RECORDS:
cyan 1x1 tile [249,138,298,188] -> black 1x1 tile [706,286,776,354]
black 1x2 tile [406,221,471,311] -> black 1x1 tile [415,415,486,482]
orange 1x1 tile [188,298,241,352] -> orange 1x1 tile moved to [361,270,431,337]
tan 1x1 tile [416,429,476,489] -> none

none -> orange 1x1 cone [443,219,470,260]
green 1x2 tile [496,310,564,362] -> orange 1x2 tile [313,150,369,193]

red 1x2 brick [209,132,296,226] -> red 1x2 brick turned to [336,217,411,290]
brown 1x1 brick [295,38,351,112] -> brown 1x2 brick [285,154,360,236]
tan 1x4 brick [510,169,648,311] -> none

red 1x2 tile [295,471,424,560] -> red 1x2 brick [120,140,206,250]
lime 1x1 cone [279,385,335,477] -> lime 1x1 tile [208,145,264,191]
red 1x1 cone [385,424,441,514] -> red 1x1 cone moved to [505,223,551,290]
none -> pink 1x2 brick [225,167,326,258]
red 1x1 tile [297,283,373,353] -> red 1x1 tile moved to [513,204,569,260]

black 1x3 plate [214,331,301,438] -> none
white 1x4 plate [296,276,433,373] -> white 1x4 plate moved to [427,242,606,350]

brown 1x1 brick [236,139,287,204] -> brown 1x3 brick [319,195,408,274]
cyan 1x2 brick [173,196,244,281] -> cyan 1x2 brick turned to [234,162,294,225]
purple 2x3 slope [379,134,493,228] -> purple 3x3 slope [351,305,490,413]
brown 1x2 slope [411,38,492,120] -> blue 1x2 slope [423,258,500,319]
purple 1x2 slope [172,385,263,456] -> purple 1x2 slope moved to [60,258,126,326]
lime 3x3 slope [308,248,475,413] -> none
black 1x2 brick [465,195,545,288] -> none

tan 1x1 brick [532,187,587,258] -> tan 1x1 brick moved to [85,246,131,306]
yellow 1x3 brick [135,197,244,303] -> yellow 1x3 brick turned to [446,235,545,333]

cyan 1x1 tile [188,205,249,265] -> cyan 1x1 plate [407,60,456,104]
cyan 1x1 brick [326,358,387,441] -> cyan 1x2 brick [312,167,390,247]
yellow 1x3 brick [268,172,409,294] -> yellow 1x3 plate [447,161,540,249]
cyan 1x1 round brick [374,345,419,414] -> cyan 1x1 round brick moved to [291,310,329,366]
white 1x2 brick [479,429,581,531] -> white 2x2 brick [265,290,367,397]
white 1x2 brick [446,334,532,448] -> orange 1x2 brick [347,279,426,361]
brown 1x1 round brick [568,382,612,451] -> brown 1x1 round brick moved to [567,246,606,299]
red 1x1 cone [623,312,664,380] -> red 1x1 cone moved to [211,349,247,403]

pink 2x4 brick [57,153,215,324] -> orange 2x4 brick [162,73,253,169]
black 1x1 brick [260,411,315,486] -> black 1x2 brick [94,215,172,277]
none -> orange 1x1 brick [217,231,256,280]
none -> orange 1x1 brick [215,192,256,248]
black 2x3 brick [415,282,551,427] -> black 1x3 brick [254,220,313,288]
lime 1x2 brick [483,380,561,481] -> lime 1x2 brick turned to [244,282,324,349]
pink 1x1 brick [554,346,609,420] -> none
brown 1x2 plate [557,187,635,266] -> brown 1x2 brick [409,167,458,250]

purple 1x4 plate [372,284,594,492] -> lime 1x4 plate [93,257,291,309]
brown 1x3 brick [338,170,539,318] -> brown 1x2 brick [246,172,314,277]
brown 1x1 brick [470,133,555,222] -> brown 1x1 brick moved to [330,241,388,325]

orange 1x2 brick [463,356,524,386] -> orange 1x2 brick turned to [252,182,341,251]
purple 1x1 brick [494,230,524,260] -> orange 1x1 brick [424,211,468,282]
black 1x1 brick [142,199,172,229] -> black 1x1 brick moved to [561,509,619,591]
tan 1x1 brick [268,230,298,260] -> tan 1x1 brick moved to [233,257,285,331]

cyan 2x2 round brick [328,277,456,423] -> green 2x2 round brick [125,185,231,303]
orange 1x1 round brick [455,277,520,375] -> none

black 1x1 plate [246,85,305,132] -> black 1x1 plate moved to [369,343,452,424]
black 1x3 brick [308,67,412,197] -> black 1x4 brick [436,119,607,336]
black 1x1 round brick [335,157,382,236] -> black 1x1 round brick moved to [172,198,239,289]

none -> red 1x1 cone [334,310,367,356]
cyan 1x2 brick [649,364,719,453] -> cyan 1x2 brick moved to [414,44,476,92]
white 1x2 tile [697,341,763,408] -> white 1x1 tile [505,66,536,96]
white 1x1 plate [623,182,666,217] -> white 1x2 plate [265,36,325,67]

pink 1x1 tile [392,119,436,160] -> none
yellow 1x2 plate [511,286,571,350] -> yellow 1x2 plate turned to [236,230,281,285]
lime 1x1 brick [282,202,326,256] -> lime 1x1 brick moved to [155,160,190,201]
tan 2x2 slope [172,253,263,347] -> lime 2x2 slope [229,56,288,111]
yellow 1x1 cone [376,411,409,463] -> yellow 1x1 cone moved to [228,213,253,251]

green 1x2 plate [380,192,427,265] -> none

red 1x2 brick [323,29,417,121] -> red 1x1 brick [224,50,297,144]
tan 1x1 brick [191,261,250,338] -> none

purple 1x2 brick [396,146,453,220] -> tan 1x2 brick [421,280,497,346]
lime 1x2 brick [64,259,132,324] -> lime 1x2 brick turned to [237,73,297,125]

PROBLEM DESCRIPTION:
Please print the records above exactly from their first line. End with the line containing "orange 1x1 tile [188,298,241,352]", and include it.

WRITTEN RESPONSE:
cyan 1x1 tile [249,138,298,188] -> black 1x1 tile [706,286,776,354]
black 1x2 tile [406,221,471,311] -> black 1x1 tile [415,415,486,482]
orange 1x1 tile [188,298,241,352] -> orange 1x1 tile moved to [361,270,431,337]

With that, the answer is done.